Look through the data below for the line with "washbasin: (515, 343)" and the line with "wall: (267, 698) -> (326, 544), moved", then output those two and all lines in between, exactly as written.

THE DATA:
════════════════════

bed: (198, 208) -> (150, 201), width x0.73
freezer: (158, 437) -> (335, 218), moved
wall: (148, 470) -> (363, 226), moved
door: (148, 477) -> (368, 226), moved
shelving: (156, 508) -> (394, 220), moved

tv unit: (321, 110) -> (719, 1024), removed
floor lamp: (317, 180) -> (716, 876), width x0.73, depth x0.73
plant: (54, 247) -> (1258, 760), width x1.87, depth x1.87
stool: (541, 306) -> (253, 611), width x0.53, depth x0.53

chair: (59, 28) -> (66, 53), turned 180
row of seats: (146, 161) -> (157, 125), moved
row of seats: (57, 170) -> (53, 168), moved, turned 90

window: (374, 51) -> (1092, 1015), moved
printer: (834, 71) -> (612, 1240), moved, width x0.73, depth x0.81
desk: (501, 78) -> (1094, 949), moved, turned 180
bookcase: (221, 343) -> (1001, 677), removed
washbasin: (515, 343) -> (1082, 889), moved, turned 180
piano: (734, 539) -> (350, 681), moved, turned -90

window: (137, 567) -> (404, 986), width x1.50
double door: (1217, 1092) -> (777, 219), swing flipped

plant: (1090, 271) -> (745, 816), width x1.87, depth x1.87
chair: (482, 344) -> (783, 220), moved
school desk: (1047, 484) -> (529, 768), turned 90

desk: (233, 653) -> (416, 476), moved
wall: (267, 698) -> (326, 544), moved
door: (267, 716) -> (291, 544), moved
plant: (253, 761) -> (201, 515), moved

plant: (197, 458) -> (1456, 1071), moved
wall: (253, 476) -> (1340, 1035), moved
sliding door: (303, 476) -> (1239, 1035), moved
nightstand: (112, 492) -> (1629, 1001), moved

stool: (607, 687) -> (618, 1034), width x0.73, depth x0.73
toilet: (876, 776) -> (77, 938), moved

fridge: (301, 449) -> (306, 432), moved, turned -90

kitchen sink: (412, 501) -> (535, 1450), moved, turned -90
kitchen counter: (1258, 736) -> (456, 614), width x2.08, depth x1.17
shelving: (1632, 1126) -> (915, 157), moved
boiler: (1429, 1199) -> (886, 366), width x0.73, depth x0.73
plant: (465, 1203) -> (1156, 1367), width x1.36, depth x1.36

════════════════════

OUTPUT BELOW:
washbasin: (515, 343) -> (1082, 889), moved, turned 180
piano: (734, 539) -> (350, 681), moved, turned -90

window: (137, 567) -> (404, 986), width x1.50
double door: (1217, 1092) -> (777, 219), swing flipped

plant: (1090, 271) -> (745, 816), width x1.87, depth x1.87
chair: (482, 344) -> (783, 220), moved
school desk: (1047, 484) -> (529, 768), turned 90

desk: (233, 653) -> (416, 476), moved
wall: (267, 698) -> (326, 544), moved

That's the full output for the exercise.